(Records from a collection)
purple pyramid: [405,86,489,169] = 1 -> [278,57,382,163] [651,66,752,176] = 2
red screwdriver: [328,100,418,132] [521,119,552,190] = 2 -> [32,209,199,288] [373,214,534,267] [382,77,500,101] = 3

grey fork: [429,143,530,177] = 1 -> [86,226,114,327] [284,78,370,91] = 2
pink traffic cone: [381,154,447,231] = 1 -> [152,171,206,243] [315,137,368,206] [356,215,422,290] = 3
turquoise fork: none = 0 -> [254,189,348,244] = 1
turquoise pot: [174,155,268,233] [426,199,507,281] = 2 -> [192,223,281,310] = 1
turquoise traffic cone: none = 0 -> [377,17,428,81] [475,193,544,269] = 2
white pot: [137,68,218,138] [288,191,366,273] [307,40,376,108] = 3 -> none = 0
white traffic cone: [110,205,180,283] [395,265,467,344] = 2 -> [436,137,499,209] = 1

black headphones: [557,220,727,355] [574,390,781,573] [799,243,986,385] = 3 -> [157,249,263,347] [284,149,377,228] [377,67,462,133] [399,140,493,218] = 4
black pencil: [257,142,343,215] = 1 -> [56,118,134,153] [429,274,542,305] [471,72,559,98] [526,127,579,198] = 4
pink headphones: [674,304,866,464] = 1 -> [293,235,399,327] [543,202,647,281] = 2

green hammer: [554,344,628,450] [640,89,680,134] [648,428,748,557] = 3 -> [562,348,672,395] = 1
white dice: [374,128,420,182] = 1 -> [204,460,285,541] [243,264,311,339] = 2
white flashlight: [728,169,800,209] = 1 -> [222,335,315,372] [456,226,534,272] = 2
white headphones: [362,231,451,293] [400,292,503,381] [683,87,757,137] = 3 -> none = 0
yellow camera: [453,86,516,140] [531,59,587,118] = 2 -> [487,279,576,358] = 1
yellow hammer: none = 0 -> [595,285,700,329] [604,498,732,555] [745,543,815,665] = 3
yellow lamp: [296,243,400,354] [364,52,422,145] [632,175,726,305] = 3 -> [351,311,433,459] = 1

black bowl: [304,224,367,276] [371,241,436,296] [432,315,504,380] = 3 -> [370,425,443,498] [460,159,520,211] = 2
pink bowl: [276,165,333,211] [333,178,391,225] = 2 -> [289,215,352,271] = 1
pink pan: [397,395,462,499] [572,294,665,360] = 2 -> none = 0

● Instruction: Return from the data every line that holds "white".

● Solution to the problem:
white pot: [137,68,218,138] [288,191,366,273] [307,40,376,108] = 3 -> none = 0
white traffic cone: [110,205,180,283] [395,265,467,344] = 2 -> [436,137,499,209] = 1
white dice: [374,128,420,182] = 1 -> [204,460,285,541] [243,264,311,339] = 2
white flashlight: [728,169,800,209] = 1 -> [222,335,315,372] [456,226,534,272] = 2
white headphones: [362,231,451,293] [400,292,503,381] [683,87,757,137] = 3 -> none = 0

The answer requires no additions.